▸ **Required action**:
When you reach the line containing "298 to 469 185" in the records below, start copying exactly, and stop once you have copied the line containing "scarlet 382 196".

*** Supplied data ***

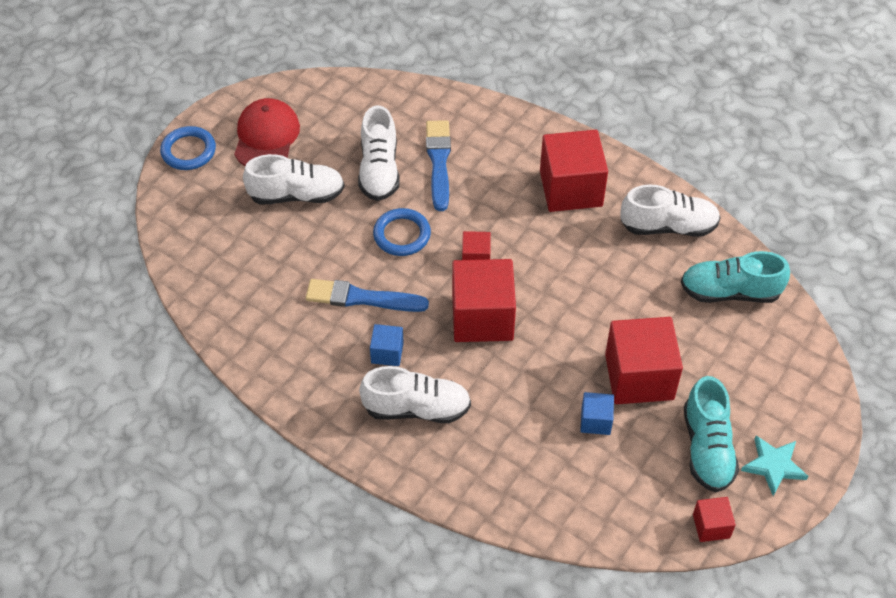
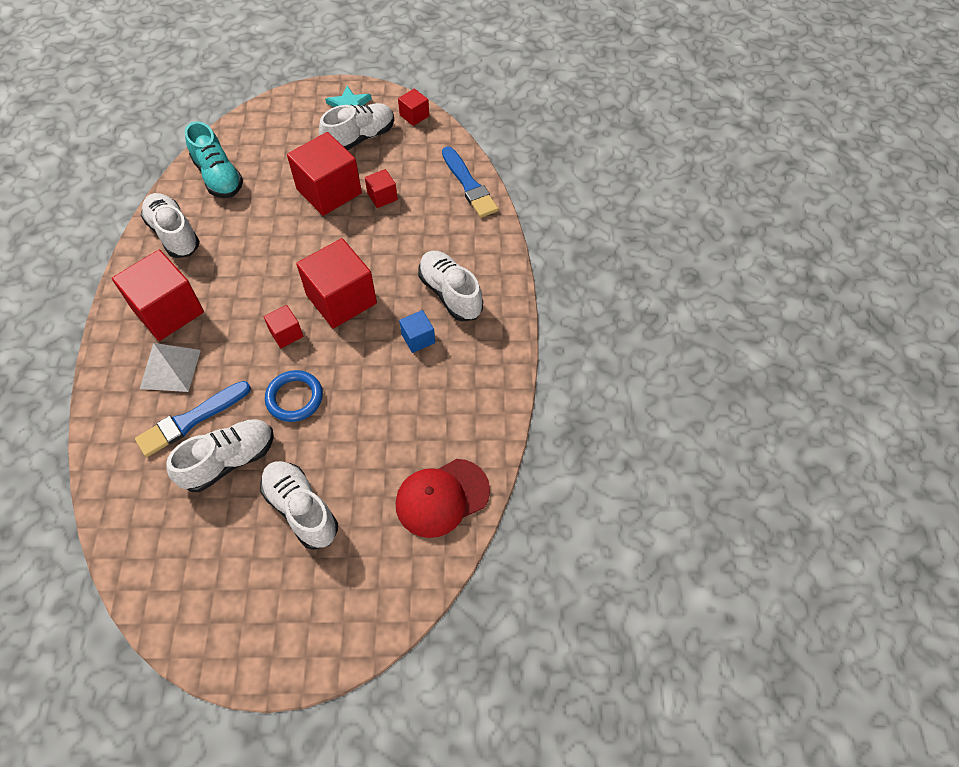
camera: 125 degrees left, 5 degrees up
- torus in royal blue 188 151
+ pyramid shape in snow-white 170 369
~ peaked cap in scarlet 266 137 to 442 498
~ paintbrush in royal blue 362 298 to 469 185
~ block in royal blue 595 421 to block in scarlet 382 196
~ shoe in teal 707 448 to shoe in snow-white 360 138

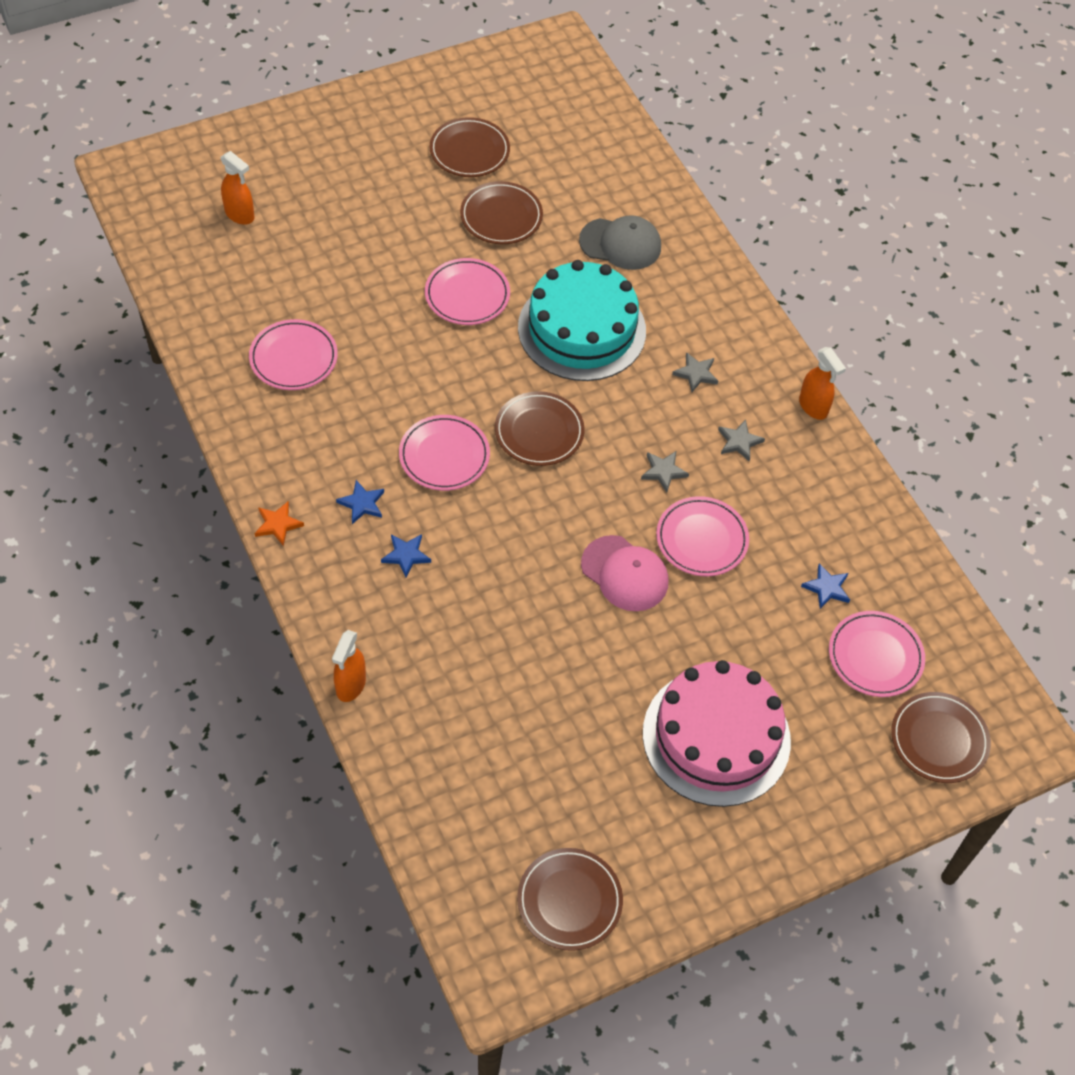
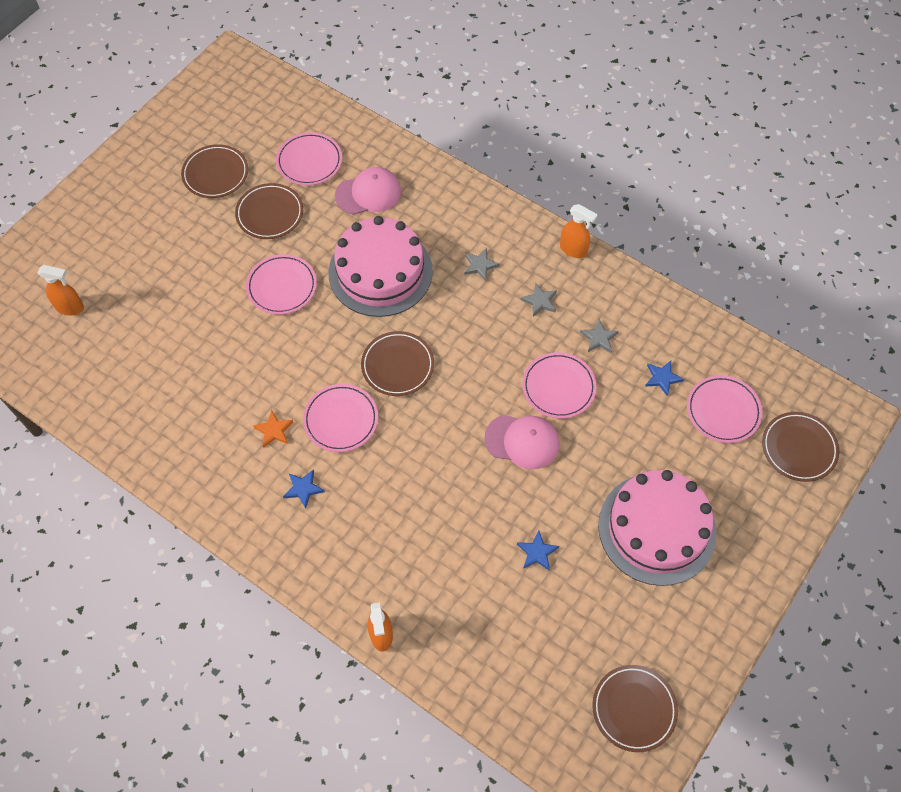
camera: 25 degrees left, 5 degrees up
~ dinner plate in rosy 293 358 to 309 161
~ star in orange-coloured 278 524 to 274 430
~ star in royal blue 406 555 to 537 552
~ star in grey 663 471 to 599 338
~ layer cake in teal 582 329 to layer cake in rosy 380 272
~ peaked cap in grey 620 244 to peaked cap in rosy 368 193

*** End of Supplied data ***

▸ **Exercise output**:
~ paintbrush in royal blue 362 298 to 469 185
~ block in royal blue 595 421 to block in scarlet 382 196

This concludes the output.